Data provided ▸
☆ ☆ ☆ ☆ ☆
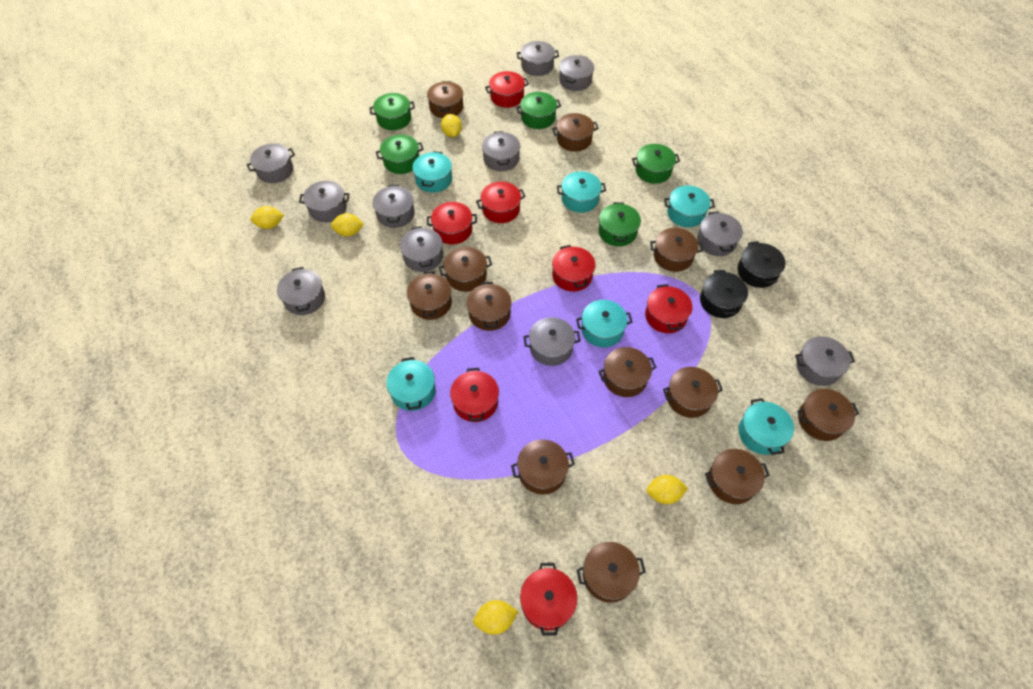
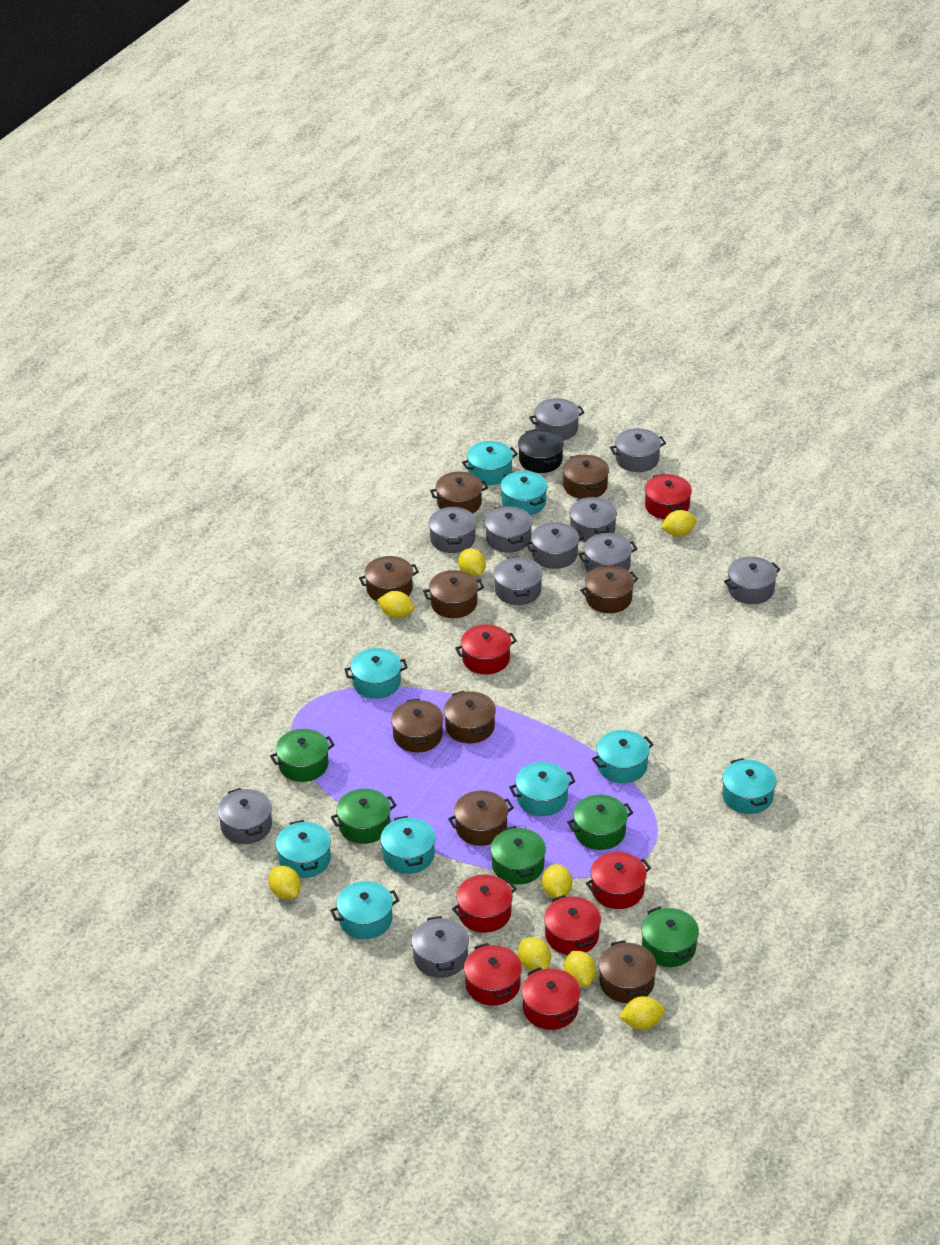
black pot: 2 -> 1
brown pot: 12 -> 9
turquoise pot: 6 -> 9
yellow lemon: 5 -> 8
☆ ☆ ☆ ☆ ☆
Exercise prompt ▸ A verbatim copy of the listing, with all pictures removed, is required.

Exercise answer ▸
black pot: 2 -> 1
brown pot: 12 -> 9
turquoise pot: 6 -> 9
yellow lemon: 5 -> 8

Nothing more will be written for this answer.